→ **EXERCISE**: Restrict the output to the lines below starting at the one that contains "blue pencil: 3 -> 2" and ending at the one that contains "yellow dice: 0 -> 1", and restate them word for word, both ends included.

→ **RECORDS SUPPLIED**:
──────────────────────────────
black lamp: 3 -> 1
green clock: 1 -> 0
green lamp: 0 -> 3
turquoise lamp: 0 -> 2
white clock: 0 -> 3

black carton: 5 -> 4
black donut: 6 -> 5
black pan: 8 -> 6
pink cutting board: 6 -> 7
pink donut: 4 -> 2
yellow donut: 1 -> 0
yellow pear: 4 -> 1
──────────────────────────────
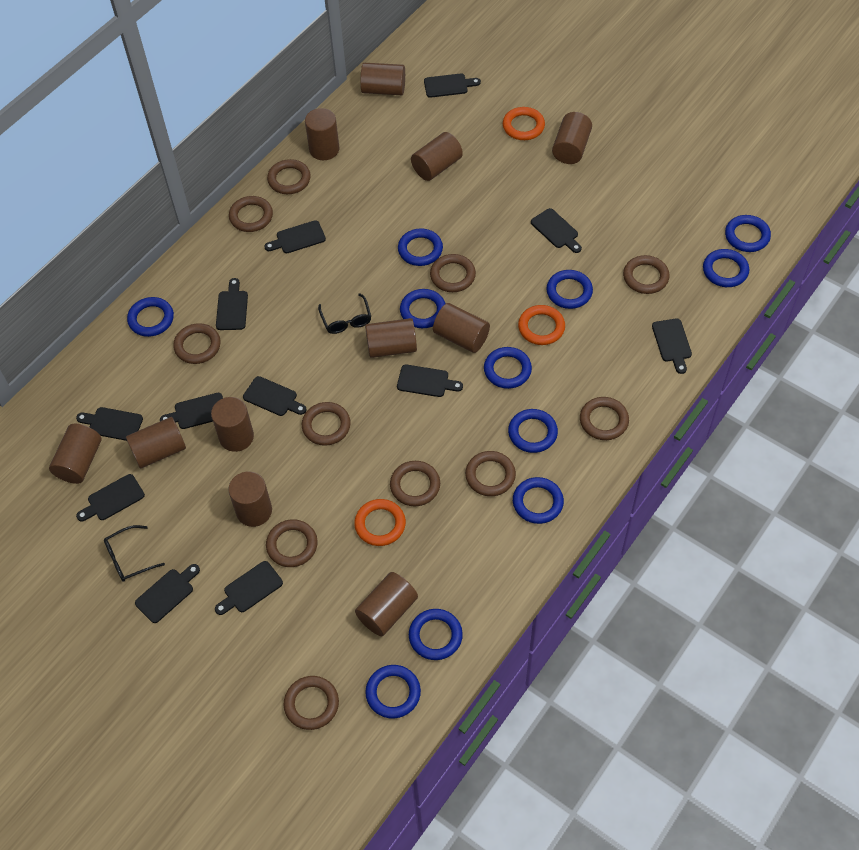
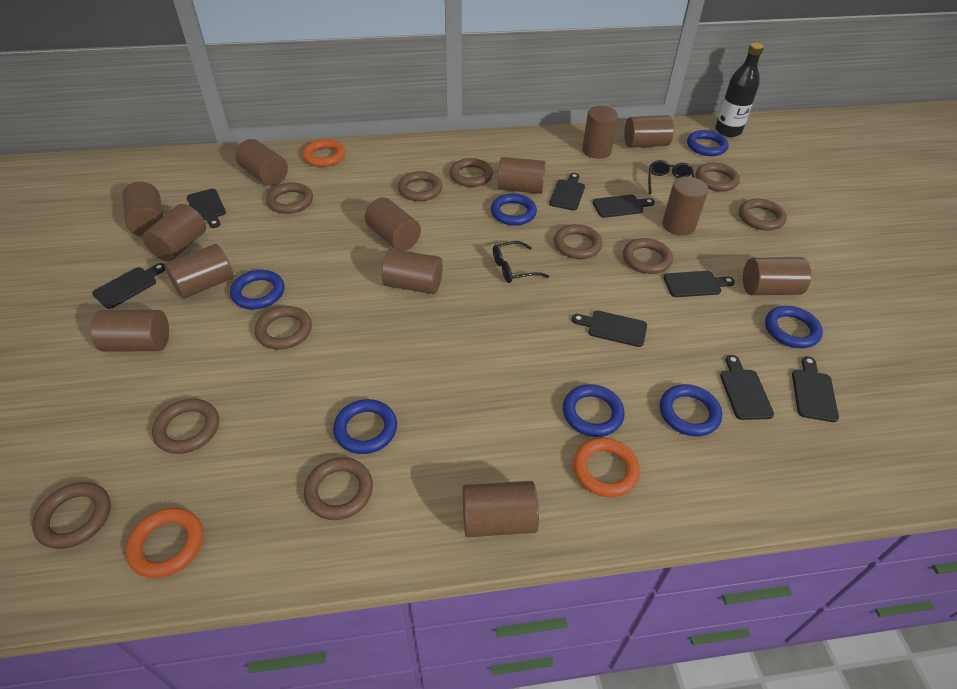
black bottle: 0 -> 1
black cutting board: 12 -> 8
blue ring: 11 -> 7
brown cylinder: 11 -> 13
──────────────────────────────
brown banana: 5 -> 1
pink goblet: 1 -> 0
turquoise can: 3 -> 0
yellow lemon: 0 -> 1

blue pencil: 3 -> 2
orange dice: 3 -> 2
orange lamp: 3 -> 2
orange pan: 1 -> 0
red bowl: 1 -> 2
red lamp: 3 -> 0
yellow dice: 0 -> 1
──────────────────────────────
→ **SOLUTION TO THE EXERCISE**:
blue pencil: 3 -> 2
orange dice: 3 -> 2
orange lamp: 3 -> 2
orange pan: 1 -> 0
red bowl: 1 -> 2
red lamp: 3 -> 0
yellow dice: 0 -> 1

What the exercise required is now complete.